DIRECTIONS FOR THIS TASK: Could you write out, word for word, only the lines from the one containing "camera: 25 degrees left, 0 degrees up" through the last line of the data below?

DATA:

-- Opening Marker --

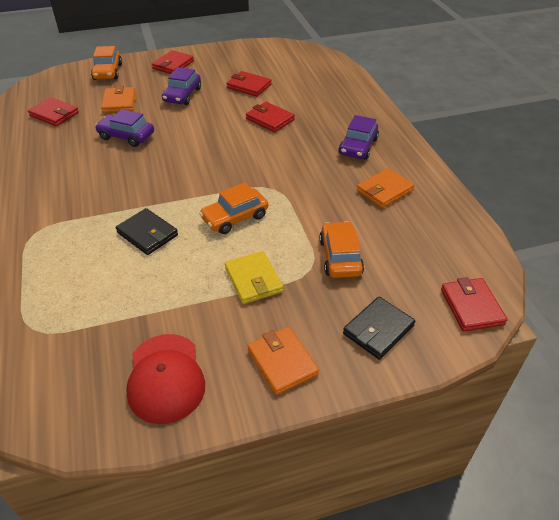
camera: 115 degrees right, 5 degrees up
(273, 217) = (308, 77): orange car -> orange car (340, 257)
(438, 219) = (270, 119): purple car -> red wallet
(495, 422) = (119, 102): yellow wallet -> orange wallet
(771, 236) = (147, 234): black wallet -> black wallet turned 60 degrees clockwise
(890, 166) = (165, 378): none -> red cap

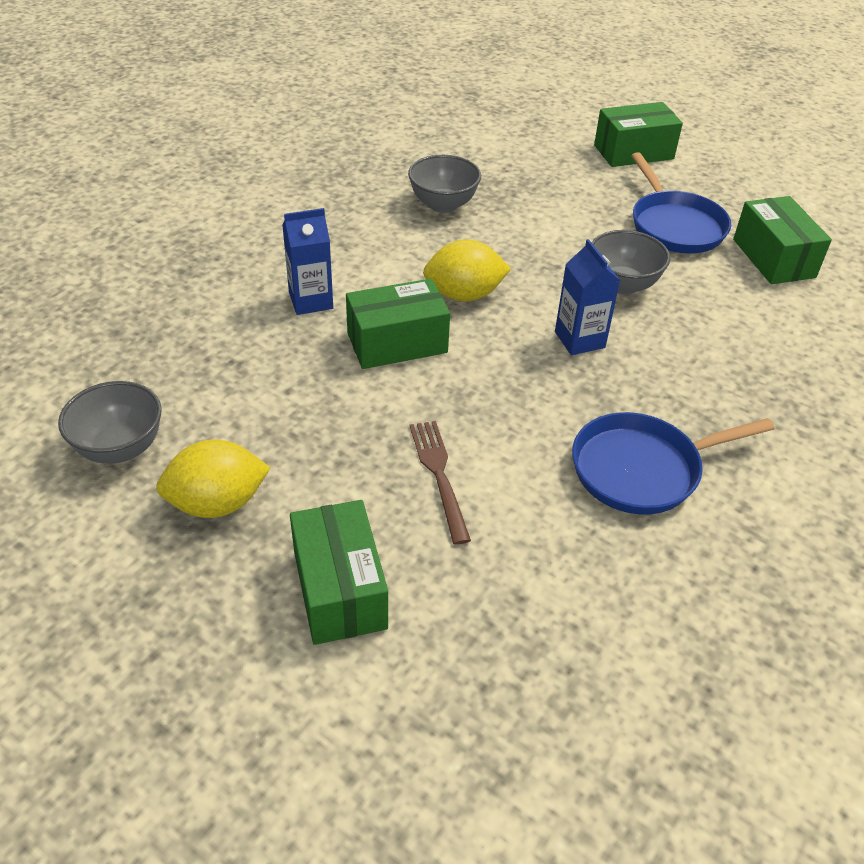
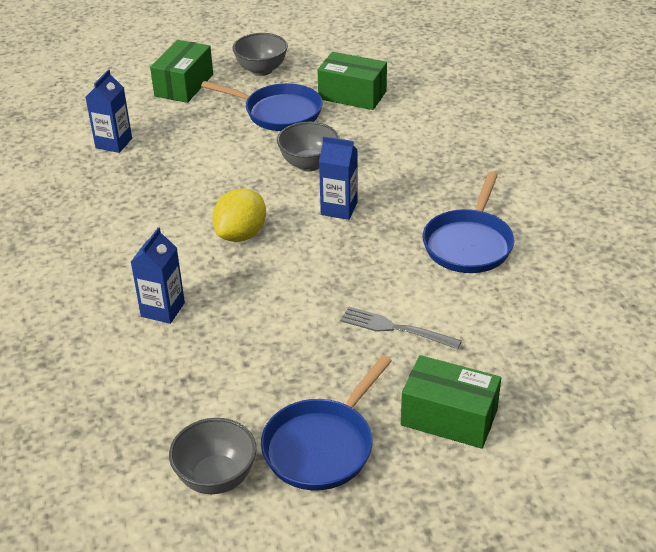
camera: 50 degrees left, 5 degrees down
(217, 503) = (322, 445): yellow lemon -> blue pan
(397, 343) = (255, 288): green box -> none
(439, 474) = (395, 328): brown fork -> grey fork
(443, 205) = (132, 195): grey bowl -> grey bowl (261, 70)
(500, 159) = (114, 143): none -> blue carton

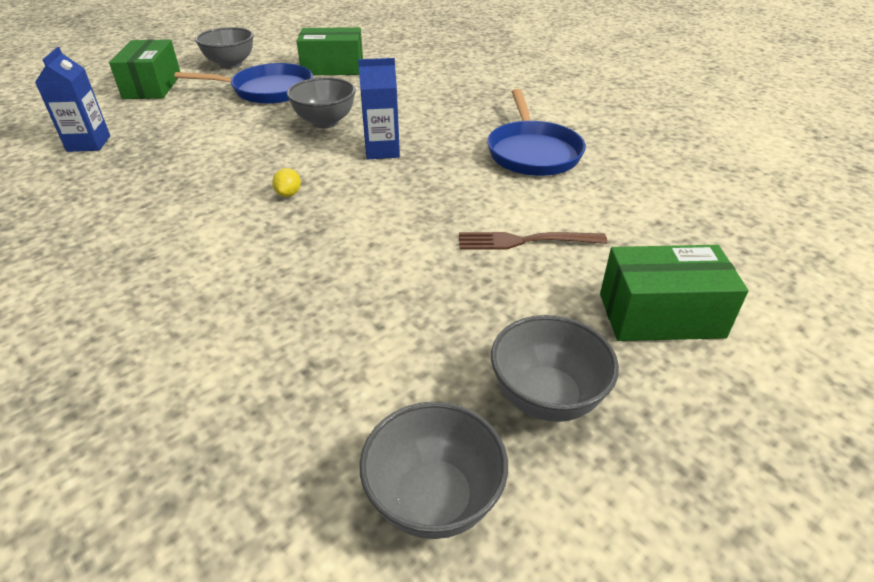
camera: 25 degrees left, 0 degrees up
(163, 309) = (230, 293): blue carton -> none
(241, 234) = (289, 194): yellow lemon -> yellow lemon, size x0.45
(322, 445) = (546, 398): blue pan -> grey bowl
(395, 328) = (524, 241): grey fork -> brown fork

-- Closing Marker --

ANSWER SECTION:
camera: 25 degrees left, 0 degrees up
(163, 309) = (230, 293): blue carton -> none
(241, 234) = (289, 194): yellow lemon -> yellow lemon, size x0.45
(322, 445) = (546, 398): blue pan -> grey bowl
(395, 328) = (524, 241): grey fork -> brown fork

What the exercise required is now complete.